[WORK TO BE COMPLETED]: Return every line of the data below that includes the string "pink".

[TASK MATERIAL]:
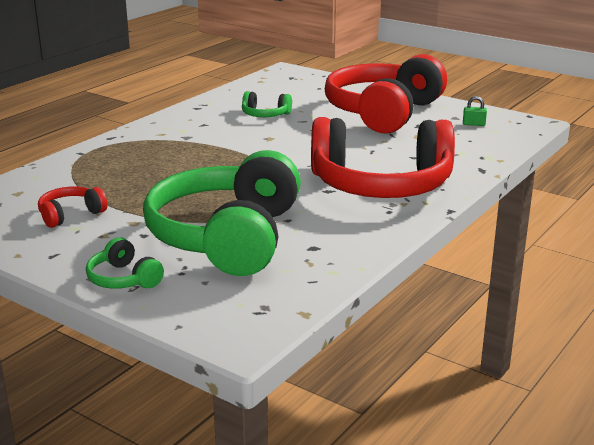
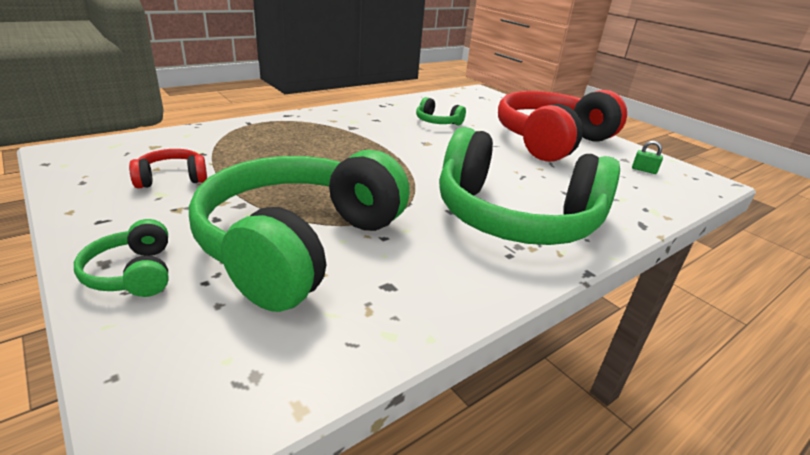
camera: 15 degrees right, 5 degrees up
(381, 185) = (515, 217): red headphones -> green headphones

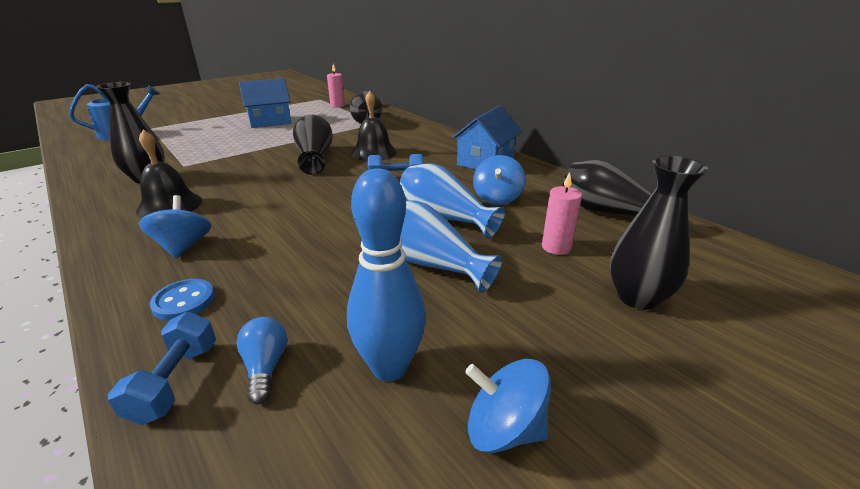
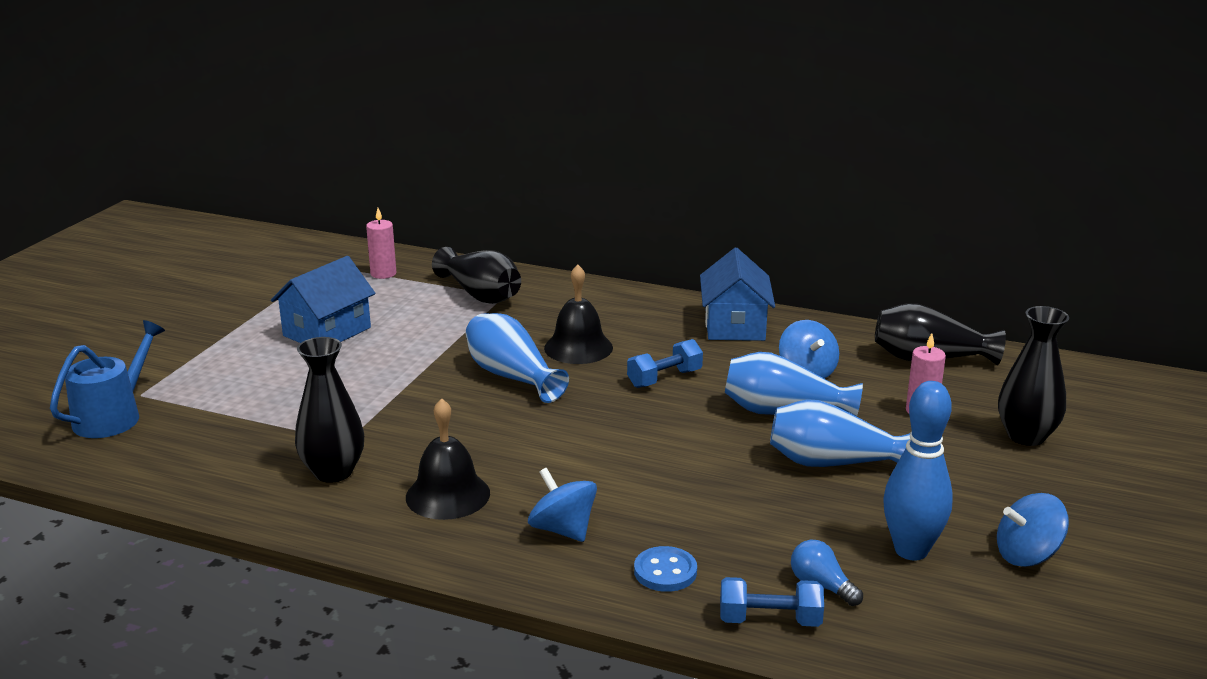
camera: 30 degrees left, 5 degrees down
(175, 381) = (769, 620): blue dumbbell -> blue dumbbell turned 60 degrees counterclockwise
(315, 157) = (512, 376): black vase -> blue vase

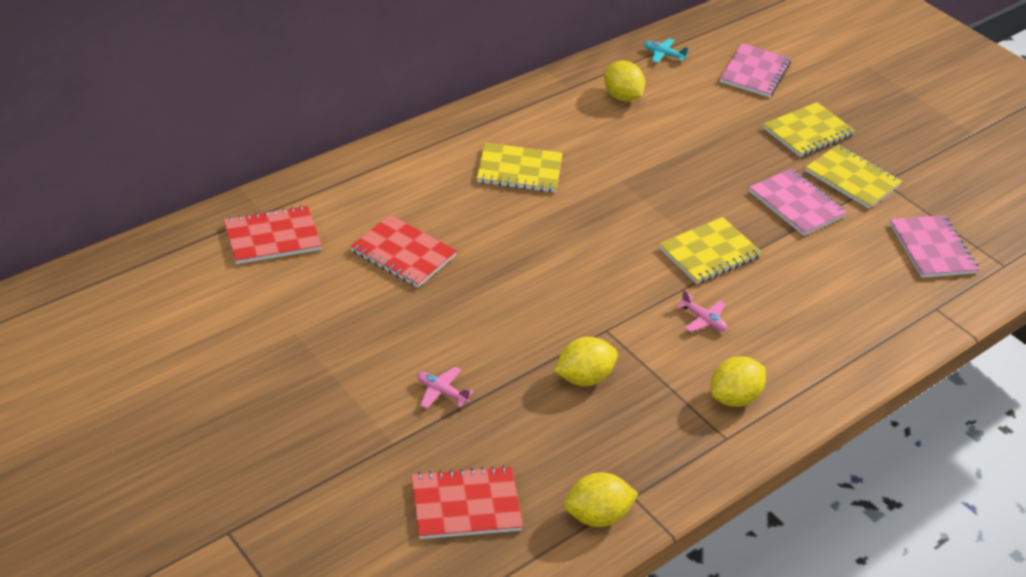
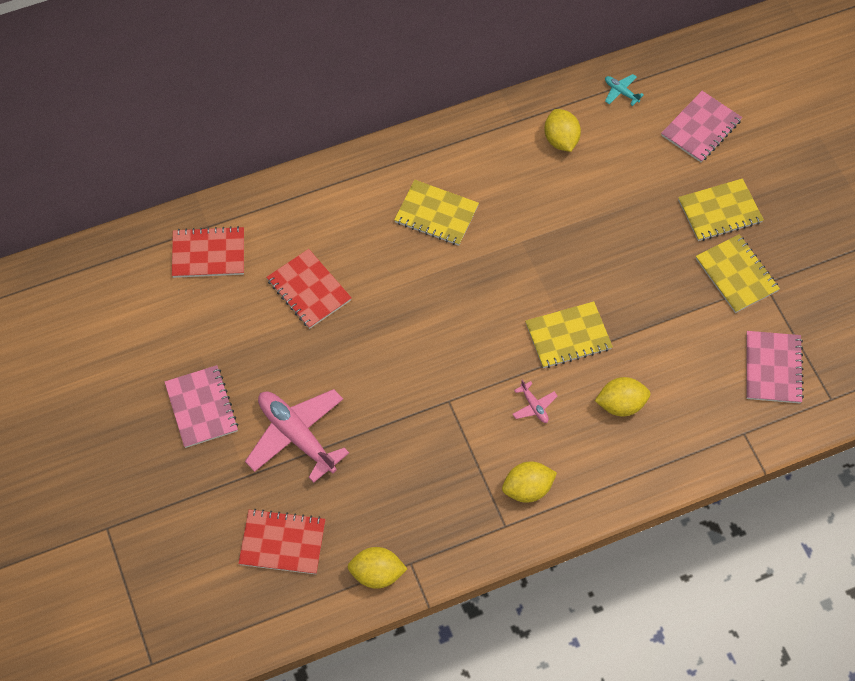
camera: 20 degrees right, 20 degrees up
(442, 392) = (297, 436): pink plane -> pink plane, size x2.32
(584, 378) = (413, 445): yellow lemon -> yellow lemon (621, 404)
(796, 204) = (670, 295): pink notebook -> pink notebook (202, 407)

[RESPONSE TO THIS TASK]:
(442, 392) = (297, 436): pink plane -> pink plane, size x2.32
(796, 204) = (670, 295): pink notebook -> pink notebook (202, 407)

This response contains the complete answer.